[start]

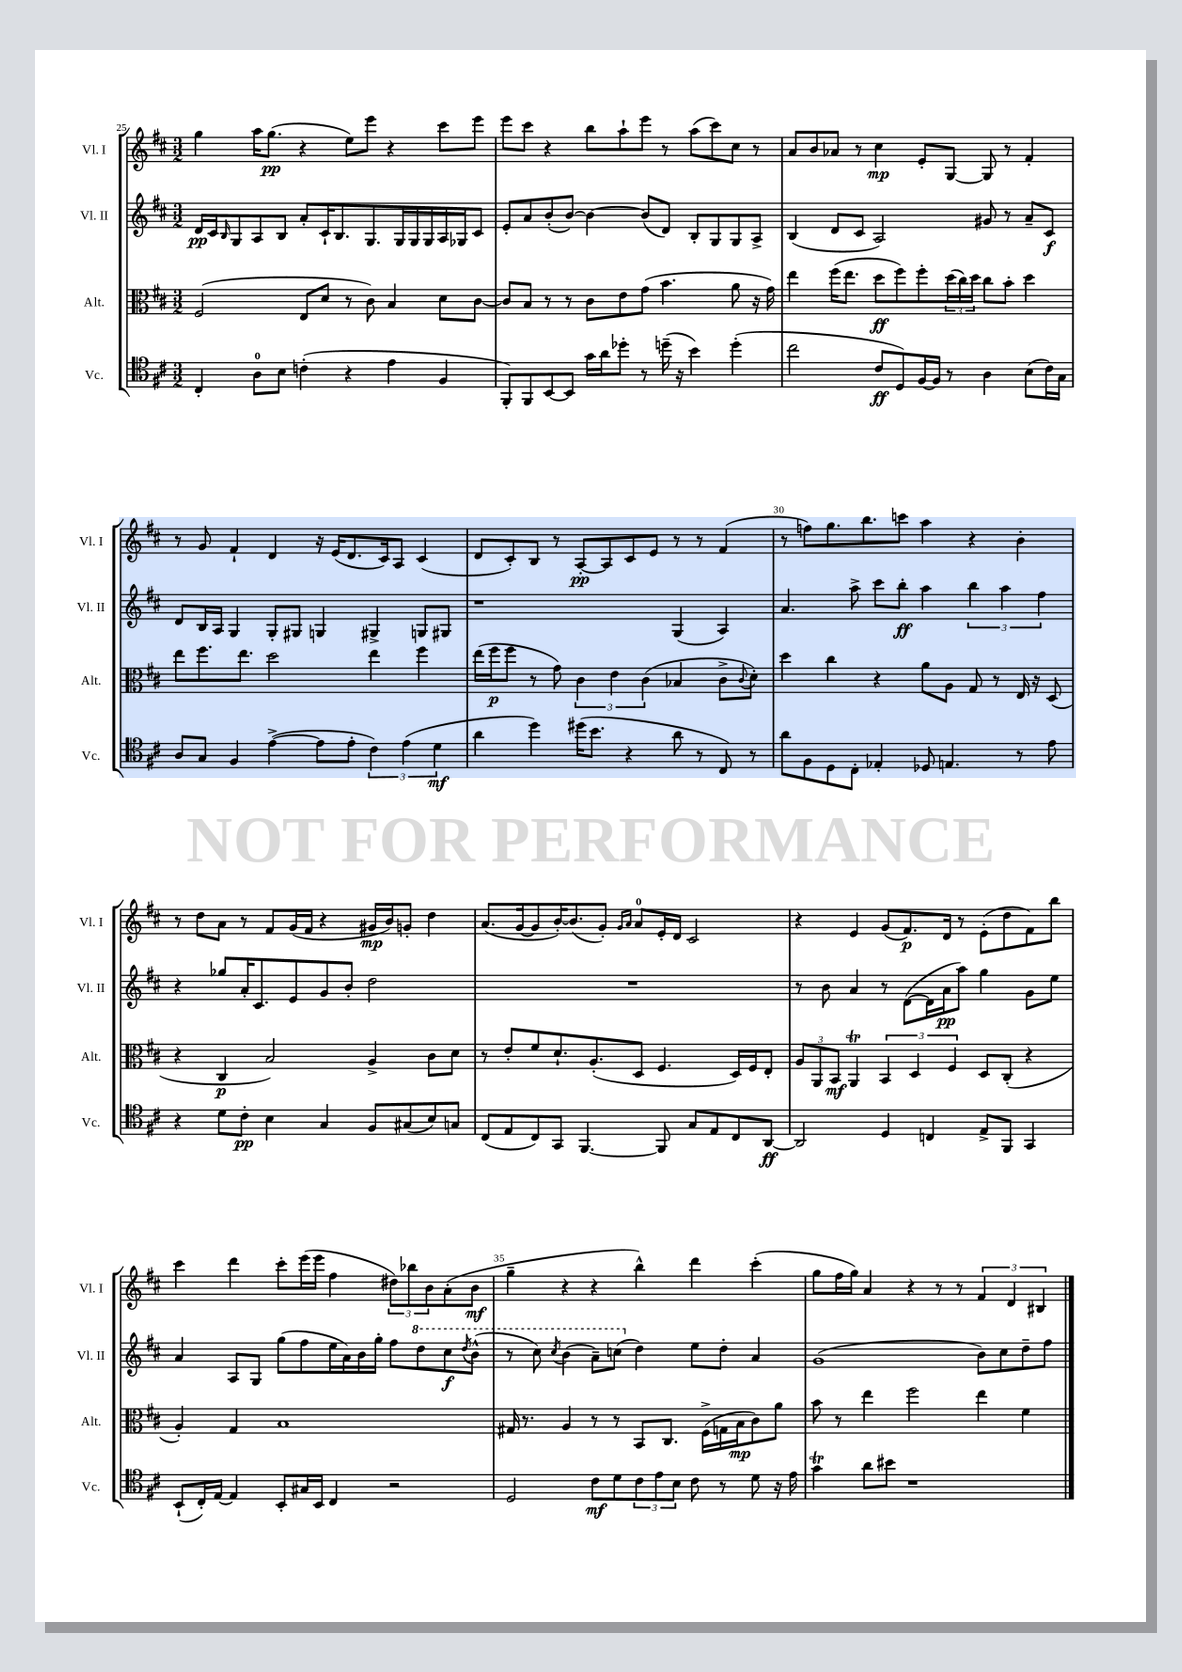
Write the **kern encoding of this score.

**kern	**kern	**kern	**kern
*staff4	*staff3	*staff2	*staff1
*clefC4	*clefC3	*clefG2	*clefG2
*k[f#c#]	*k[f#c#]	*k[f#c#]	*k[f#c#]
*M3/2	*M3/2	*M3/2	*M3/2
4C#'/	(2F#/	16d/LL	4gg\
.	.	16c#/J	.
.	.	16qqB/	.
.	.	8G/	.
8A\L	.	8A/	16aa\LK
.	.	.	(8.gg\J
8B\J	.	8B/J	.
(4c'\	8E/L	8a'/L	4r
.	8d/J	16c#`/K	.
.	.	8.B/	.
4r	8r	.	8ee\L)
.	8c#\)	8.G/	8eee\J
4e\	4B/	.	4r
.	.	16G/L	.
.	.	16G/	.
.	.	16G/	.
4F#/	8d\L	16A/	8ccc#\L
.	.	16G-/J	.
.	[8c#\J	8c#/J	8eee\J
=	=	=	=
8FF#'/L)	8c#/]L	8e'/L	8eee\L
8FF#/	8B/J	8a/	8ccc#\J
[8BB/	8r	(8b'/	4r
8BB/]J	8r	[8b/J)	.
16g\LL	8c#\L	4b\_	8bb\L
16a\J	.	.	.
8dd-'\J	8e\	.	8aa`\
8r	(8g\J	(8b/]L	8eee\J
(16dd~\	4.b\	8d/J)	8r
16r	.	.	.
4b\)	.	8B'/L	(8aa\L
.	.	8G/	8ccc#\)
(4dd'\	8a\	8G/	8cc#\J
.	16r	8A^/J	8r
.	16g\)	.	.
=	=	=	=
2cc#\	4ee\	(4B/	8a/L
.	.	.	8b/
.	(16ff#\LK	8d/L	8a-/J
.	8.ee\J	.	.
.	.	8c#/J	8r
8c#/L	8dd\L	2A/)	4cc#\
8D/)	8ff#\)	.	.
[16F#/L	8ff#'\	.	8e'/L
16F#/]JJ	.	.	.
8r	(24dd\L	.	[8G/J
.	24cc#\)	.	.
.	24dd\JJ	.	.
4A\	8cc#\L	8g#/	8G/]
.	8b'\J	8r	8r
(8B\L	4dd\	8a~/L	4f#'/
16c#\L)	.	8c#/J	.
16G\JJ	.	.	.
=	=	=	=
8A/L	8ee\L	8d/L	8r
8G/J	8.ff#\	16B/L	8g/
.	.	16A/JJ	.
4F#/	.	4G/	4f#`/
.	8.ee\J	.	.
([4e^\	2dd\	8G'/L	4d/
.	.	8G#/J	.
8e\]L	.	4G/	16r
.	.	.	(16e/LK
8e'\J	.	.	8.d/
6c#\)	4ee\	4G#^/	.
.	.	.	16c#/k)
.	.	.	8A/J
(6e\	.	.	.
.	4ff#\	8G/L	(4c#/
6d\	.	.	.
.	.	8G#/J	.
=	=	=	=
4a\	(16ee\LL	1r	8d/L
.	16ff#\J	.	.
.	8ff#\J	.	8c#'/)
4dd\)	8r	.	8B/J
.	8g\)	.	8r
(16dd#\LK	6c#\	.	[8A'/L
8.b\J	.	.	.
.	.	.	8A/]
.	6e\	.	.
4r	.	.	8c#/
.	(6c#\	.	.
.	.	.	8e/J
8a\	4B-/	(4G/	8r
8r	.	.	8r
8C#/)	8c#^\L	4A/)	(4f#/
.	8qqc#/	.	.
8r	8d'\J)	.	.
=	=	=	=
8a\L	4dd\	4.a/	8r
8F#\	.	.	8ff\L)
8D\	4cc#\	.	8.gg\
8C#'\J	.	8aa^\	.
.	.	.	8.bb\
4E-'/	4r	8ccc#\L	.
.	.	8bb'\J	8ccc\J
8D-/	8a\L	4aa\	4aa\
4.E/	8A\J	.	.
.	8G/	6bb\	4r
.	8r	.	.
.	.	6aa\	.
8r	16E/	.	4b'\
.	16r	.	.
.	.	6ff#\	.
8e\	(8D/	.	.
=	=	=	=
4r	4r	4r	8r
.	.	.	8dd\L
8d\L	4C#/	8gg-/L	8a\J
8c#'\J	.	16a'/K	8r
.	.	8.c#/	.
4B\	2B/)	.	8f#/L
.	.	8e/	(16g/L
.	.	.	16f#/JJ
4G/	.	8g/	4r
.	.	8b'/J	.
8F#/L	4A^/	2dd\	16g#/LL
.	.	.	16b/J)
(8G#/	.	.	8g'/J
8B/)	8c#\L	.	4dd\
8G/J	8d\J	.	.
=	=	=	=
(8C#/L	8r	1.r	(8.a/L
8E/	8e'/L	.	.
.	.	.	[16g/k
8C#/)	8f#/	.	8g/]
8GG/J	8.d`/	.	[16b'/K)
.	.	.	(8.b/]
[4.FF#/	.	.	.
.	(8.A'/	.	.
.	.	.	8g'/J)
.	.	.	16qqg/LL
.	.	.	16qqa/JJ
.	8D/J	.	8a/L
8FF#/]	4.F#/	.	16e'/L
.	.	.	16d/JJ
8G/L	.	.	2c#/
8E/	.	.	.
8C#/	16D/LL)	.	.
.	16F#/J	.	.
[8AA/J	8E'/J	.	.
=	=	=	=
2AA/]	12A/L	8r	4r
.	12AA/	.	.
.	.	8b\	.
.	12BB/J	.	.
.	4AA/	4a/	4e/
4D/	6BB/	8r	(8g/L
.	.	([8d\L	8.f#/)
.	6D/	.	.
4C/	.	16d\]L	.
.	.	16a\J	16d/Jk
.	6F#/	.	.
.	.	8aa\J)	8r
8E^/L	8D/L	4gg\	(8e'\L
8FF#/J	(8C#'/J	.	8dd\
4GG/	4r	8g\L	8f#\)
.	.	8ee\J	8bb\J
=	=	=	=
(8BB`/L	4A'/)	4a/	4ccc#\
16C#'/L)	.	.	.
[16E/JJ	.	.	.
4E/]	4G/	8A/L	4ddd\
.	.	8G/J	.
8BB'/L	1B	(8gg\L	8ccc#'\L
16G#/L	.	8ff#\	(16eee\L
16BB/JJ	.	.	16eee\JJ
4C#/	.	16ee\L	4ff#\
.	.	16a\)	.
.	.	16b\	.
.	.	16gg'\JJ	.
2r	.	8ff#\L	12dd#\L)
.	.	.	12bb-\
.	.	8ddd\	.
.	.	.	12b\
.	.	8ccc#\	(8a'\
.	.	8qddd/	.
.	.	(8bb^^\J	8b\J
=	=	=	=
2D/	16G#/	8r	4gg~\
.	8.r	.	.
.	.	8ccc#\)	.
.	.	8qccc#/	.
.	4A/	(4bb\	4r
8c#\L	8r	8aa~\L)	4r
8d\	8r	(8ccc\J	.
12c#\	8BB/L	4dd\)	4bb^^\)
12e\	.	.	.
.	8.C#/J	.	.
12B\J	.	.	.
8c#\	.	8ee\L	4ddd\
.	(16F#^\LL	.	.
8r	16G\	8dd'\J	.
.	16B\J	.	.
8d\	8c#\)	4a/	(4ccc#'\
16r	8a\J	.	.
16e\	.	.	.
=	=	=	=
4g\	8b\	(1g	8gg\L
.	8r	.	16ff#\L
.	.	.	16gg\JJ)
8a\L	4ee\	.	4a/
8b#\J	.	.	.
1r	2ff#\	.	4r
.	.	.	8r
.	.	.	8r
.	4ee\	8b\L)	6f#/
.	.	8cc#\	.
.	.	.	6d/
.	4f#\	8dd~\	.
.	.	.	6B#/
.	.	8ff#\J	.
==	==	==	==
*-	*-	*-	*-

[end]
[start]

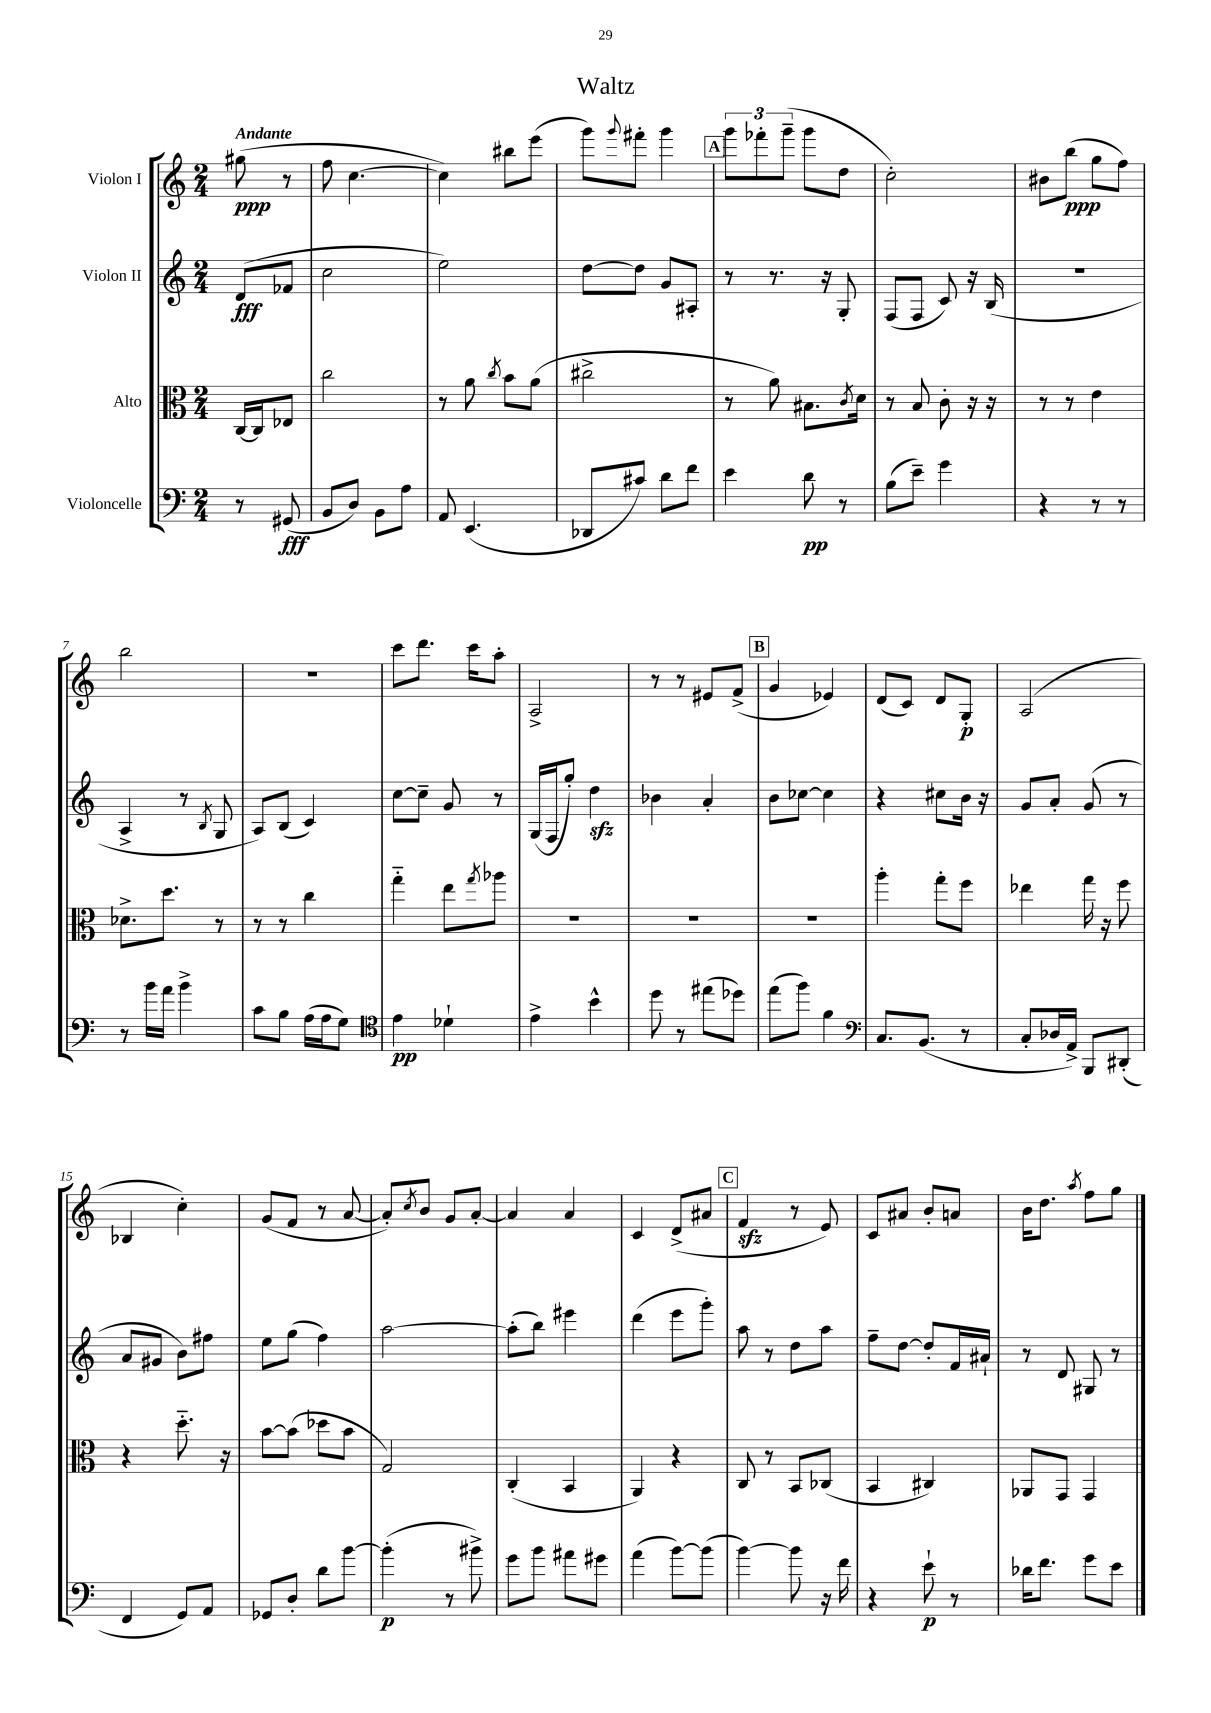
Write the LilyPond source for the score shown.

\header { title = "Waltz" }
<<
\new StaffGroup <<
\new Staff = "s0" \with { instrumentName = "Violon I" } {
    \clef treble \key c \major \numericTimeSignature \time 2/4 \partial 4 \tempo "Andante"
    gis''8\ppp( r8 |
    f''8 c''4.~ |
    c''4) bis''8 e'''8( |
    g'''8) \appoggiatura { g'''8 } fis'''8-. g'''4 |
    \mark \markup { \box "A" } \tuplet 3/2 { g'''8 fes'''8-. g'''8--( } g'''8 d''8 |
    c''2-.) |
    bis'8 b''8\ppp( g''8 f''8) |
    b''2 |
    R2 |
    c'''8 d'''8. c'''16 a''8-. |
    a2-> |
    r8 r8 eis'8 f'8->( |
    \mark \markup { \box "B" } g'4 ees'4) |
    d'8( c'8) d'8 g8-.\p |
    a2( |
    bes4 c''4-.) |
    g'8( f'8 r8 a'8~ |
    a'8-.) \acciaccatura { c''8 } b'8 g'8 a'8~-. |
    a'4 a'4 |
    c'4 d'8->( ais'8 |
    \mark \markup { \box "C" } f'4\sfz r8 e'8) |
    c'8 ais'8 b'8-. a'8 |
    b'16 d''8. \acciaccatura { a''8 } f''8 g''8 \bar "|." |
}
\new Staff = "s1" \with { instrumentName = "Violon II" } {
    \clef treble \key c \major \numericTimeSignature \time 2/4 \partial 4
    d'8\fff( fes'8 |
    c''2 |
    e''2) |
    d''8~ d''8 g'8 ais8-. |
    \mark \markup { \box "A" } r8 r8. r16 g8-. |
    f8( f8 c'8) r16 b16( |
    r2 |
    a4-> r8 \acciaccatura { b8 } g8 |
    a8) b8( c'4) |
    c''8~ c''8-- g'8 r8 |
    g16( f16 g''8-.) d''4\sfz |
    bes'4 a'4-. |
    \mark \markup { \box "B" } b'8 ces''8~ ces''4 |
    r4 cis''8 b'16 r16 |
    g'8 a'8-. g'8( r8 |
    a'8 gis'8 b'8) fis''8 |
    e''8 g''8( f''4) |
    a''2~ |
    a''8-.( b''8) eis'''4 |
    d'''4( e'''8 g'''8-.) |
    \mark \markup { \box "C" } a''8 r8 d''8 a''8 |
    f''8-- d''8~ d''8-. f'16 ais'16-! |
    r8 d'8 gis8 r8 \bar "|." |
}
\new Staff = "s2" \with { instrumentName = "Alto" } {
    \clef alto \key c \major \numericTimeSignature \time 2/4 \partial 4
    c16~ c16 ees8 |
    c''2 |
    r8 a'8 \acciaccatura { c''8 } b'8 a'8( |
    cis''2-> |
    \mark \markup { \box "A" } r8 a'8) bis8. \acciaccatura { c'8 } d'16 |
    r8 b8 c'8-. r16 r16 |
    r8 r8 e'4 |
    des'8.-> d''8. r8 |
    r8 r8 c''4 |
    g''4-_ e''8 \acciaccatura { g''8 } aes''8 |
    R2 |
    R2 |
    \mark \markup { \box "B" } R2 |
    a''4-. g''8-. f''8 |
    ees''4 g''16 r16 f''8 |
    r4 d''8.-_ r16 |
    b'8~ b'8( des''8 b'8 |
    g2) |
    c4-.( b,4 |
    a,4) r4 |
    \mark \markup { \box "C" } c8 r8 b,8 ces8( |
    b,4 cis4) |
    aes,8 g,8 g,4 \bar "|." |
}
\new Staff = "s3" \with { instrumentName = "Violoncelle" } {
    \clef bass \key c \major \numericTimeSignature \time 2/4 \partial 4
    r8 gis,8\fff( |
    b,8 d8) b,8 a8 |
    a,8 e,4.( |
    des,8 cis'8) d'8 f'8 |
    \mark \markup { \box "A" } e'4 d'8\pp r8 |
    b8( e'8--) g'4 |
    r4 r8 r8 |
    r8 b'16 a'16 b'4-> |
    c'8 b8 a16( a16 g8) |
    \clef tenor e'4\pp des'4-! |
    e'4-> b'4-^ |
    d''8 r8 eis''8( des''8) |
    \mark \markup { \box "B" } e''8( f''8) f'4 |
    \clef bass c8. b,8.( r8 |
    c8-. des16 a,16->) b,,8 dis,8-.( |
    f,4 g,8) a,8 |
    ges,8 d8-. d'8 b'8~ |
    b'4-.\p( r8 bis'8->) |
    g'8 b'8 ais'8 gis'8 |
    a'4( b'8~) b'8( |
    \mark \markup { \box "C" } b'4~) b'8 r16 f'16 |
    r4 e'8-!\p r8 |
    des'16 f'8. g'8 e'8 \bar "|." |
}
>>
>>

[end]

§ **The problem**
Please list every line of the records that contains the string "kern".

§ **Finished exercise**
Write the **kern encoding of this score.
**kern	**kern	**kern	**kern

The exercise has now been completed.